::: Information shown

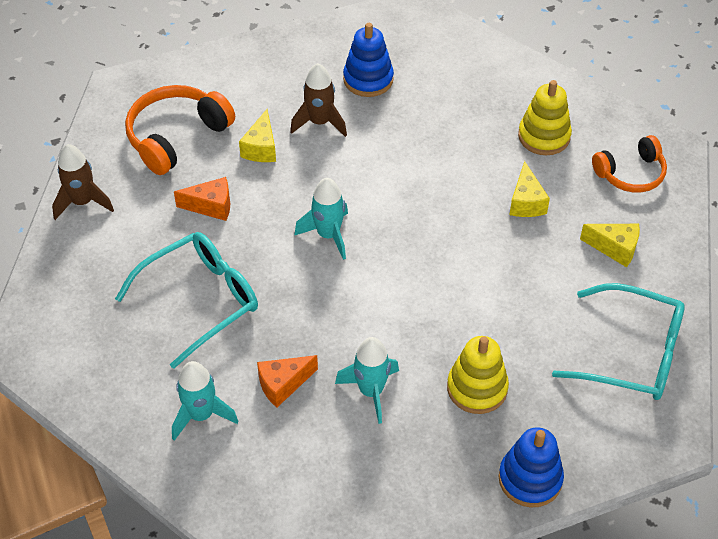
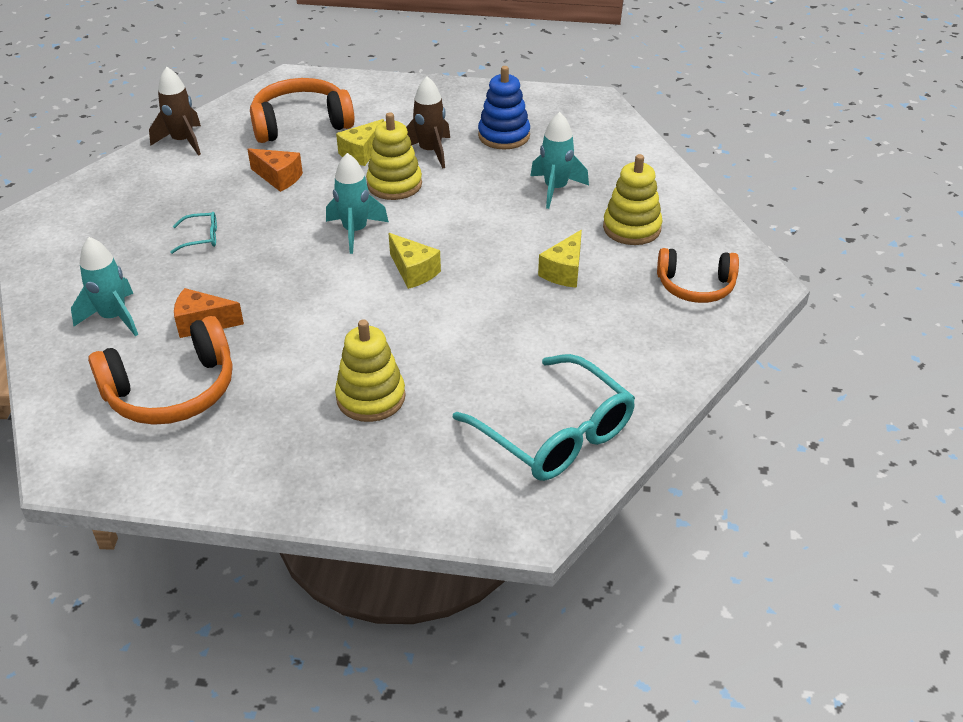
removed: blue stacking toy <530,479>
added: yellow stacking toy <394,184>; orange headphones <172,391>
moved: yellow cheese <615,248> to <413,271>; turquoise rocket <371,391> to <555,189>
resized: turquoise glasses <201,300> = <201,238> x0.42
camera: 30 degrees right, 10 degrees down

::::::

▶ What to do
Please set down each entry word for word, without its images.

▶ Solution to the problem
removed: blue stacking toy <530,479>
added: yellow stacking toy <394,184>; orange headphones <172,391>
moved: yellow cheese <615,248> to <413,271>; turquoise rocket <371,391> to <555,189>
resized: turquoise glasses <201,300> = <201,238> x0.42
camera: 30 degrees right, 10 degrees down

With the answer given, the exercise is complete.